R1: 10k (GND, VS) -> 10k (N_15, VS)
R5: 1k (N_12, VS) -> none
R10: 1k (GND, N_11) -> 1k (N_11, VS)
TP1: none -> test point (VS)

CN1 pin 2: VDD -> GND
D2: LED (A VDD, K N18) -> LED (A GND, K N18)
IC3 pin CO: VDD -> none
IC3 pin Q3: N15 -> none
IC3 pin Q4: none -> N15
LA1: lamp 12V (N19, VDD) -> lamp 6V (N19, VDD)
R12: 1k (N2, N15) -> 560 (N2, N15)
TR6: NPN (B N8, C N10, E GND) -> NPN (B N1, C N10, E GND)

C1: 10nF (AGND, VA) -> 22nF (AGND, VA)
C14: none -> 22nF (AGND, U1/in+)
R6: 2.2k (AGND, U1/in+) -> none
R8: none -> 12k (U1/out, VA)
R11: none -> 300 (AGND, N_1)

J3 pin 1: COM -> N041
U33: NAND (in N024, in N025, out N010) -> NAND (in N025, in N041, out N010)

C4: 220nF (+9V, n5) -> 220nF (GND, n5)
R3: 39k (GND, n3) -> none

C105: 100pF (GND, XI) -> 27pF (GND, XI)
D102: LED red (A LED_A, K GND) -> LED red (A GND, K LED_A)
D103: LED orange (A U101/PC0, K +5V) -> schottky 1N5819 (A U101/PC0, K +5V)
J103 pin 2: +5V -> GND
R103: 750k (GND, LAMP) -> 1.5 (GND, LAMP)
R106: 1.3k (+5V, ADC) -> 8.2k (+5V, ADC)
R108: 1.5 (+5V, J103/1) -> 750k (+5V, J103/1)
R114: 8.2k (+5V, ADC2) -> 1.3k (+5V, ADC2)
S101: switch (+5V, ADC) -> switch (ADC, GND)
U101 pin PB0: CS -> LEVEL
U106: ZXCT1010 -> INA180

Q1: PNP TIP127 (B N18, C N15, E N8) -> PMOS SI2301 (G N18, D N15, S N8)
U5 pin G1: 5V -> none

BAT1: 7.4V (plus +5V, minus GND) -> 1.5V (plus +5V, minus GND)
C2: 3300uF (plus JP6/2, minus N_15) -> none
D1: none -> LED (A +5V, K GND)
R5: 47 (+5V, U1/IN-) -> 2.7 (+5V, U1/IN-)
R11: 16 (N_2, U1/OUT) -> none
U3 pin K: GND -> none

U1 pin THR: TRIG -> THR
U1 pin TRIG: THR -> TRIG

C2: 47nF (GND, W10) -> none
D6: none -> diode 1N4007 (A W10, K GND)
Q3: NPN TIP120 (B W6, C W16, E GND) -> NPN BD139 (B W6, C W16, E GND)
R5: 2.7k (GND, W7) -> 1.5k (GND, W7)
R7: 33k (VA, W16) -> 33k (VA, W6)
:::::
▸ **Problem to solve**
Copy out, exactly as written, the line that contains "U33: NAND (in" along with every line that comes after it in the material above, and nothing else.

▸ **Answer space**
U33: NAND (in N024, in N025, out N010) -> NAND (in N025, in N041, out N010)

C4: 220nF (+9V, n5) -> 220nF (GND, n5)
R3: 39k (GND, n3) -> none

C105: 100pF (GND, XI) -> 27pF (GND, XI)
D102: LED red (A LED_A, K GND) -> LED red (A GND, K LED_A)
D103: LED orange (A U101/PC0, K +5V) -> schottky 1N5819 (A U101/PC0, K +5V)
J103 pin 2: +5V -> GND
R103: 750k (GND, LAMP) -> 1.5 (GND, LAMP)
R106: 1.3k (+5V, ADC) -> 8.2k (+5V, ADC)
R108: 1.5 (+5V, J103/1) -> 750k (+5V, J103/1)
R114: 8.2k (+5V, ADC2) -> 1.3k (+5V, ADC2)
S101: switch (+5V, ADC) -> switch (ADC, GND)
U101 pin PB0: CS -> LEVEL
U106: ZXCT1010 -> INA180

Q1: PNP TIP127 (B N18, C N15, E N8) -> PMOS SI2301 (G N18, D N15, S N8)
U5 pin G1: 5V -> none

BAT1: 7.4V (plus +5V, minus GND) -> 1.5V (plus +5V, minus GND)
C2: 3300uF (plus JP6/2, minus N_15) -> none
D1: none -> LED (A +5V, K GND)
R5: 47 (+5V, U1/IN-) -> 2.7 (+5V, U1/IN-)
R11: 16 (N_2, U1/OUT) -> none
U3 pin K: GND -> none

U1 pin THR: TRIG -> THR
U1 pin TRIG: THR -> TRIG

C2: 47nF (GND, W10) -> none
D6: none -> diode 1N4007 (A W10, K GND)
Q3: NPN TIP120 (B W6, C W16, E GND) -> NPN BD139 (B W6, C W16, E GND)
R5: 2.7k (GND, W7) -> 1.5k (GND, W7)
R7: 33k (VA, W16) -> 33k (VA, W6)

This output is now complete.